Repeat each entry below exactly.

─── Dataset records

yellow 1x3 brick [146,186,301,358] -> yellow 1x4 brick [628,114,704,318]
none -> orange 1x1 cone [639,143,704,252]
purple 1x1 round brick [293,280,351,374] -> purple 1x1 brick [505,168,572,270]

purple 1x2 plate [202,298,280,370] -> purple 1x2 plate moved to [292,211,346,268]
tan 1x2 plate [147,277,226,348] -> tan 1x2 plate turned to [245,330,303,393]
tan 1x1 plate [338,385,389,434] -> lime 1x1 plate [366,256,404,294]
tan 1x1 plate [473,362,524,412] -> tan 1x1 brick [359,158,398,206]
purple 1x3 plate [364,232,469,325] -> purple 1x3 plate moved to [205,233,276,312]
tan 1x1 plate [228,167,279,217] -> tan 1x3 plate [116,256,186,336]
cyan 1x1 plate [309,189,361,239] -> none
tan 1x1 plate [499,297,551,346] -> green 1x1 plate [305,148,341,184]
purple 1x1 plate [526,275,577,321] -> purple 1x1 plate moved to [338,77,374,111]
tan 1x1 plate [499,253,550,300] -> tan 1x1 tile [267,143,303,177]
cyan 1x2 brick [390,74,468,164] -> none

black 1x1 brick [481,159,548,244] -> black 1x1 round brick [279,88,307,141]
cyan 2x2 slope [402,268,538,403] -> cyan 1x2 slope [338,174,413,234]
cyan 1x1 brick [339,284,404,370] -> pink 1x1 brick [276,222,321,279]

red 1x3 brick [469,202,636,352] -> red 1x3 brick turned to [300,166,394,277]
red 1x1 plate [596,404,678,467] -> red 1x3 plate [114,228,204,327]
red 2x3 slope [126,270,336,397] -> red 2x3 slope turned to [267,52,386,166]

──────

Written solution:
yellow 1x3 brick [146,186,301,358] -> yellow 1x4 brick [628,114,704,318]
none -> orange 1x1 cone [639,143,704,252]
purple 1x1 round brick [293,280,351,374] -> purple 1x1 brick [505,168,572,270]

purple 1x2 plate [202,298,280,370] -> purple 1x2 plate moved to [292,211,346,268]
tan 1x2 plate [147,277,226,348] -> tan 1x2 plate turned to [245,330,303,393]
tan 1x1 plate [338,385,389,434] -> lime 1x1 plate [366,256,404,294]
tan 1x1 plate [473,362,524,412] -> tan 1x1 brick [359,158,398,206]
purple 1x3 plate [364,232,469,325] -> purple 1x3 plate moved to [205,233,276,312]
tan 1x1 plate [228,167,279,217] -> tan 1x3 plate [116,256,186,336]
cyan 1x1 plate [309,189,361,239] -> none
tan 1x1 plate [499,297,551,346] -> green 1x1 plate [305,148,341,184]
purple 1x1 plate [526,275,577,321] -> purple 1x1 plate moved to [338,77,374,111]
tan 1x1 plate [499,253,550,300] -> tan 1x1 tile [267,143,303,177]
cyan 1x2 brick [390,74,468,164] -> none

black 1x1 brick [481,159,548,244] -> black 1x1 round brick [279,88,307,141]
cyan 2x2 slope [402,268,538,403] -> cyan 1x2 slope [338,174,413,234]
cyan 1x1 brick [339,284,404,370] -> pink 1x1 brick [276,222,321,279]

red 1x3 brick [469,202,636,352] -> red 1x3 brick turned to [300,166,394,277]
red 1x1 plate [596,404,678,467] -> red 1x3 plate [114,228,204,327]
red 2x3 slope [126,270,336,397] -> red 2x3 slope turned to [267,52,386,166]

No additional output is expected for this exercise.